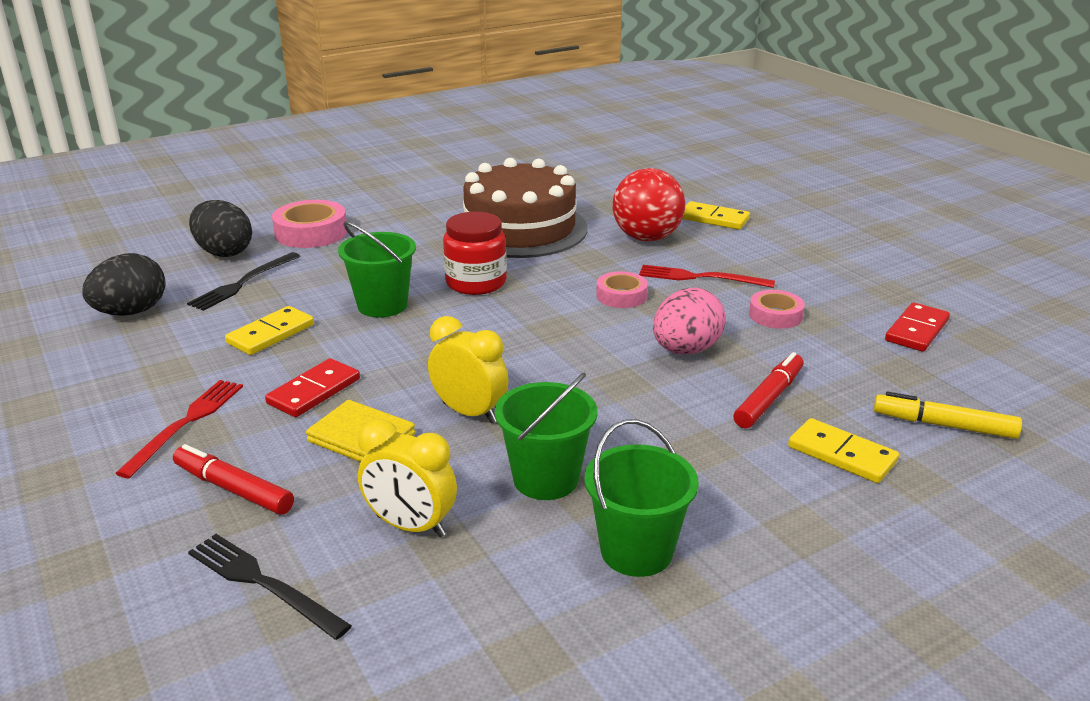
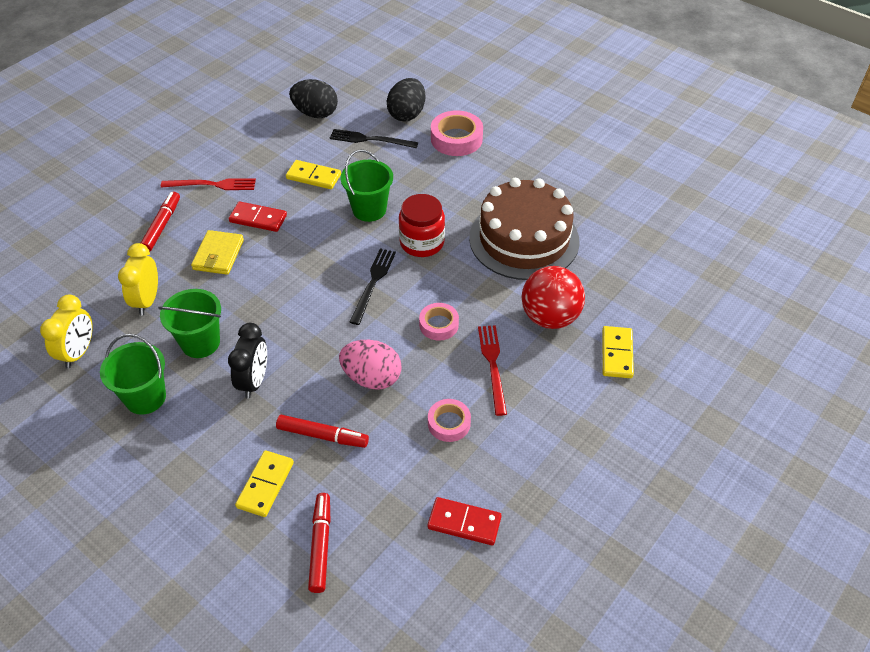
camera: 70 degrees right, 20 degrees up
(263, 583) = (96, 265): black fork -> black fork (373, 283)
(469, 413) = (257, 290): yellow clock -> yellow clock (78, 352)
(650, 439) = (254, 381): none -> black clock
(944, 425) = (320, 545): yellow marker -> red marker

▬▬▬▬▬▬

:: What you are asked to do ::
Please retype, without any change, the line containing "(263, 583) = (96, 265): black" and every line after it to the end of the entries above, and only those.

:: Written reply ::
(263, 583) = (96, 265): black fork -> black fork (373, 283)
(469, 413) = (257, 290): yellow clock -> yellow clock (78, 352)
(650, 439) = (254, 381): none -> black clock
(944, 425) = (320, 545): yellow marker -> red marker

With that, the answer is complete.